----- SUPPLIED MATERIAL -----

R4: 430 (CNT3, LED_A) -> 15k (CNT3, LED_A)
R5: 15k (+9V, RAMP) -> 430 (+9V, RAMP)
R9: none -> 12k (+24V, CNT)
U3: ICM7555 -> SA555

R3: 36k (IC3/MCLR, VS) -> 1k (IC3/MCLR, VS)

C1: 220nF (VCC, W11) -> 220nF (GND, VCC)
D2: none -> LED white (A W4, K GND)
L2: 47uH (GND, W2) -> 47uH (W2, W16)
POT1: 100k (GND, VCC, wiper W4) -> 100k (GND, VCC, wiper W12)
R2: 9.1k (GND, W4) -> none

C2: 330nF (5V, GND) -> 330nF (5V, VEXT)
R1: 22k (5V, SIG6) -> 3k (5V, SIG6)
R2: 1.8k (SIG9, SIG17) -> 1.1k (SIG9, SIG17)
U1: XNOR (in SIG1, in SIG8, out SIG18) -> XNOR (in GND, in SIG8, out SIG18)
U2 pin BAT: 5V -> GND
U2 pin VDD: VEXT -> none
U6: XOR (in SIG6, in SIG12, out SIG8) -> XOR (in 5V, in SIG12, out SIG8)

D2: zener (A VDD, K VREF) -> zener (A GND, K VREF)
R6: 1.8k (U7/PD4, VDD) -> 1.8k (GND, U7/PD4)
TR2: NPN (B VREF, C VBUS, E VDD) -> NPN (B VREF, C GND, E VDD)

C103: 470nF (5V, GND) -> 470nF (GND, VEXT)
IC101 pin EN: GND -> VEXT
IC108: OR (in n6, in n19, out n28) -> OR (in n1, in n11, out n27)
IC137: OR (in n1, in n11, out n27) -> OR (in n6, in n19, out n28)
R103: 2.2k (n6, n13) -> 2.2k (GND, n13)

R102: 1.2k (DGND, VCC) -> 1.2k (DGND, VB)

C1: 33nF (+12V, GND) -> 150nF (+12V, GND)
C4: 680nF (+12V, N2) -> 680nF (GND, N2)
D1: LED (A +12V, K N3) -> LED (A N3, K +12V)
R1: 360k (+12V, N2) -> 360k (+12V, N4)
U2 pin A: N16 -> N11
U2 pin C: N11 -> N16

-----

Look back over the material above and state how many lines hold the word "VEXT". Write the number and nothing else.

## EXERCISE RESULT
4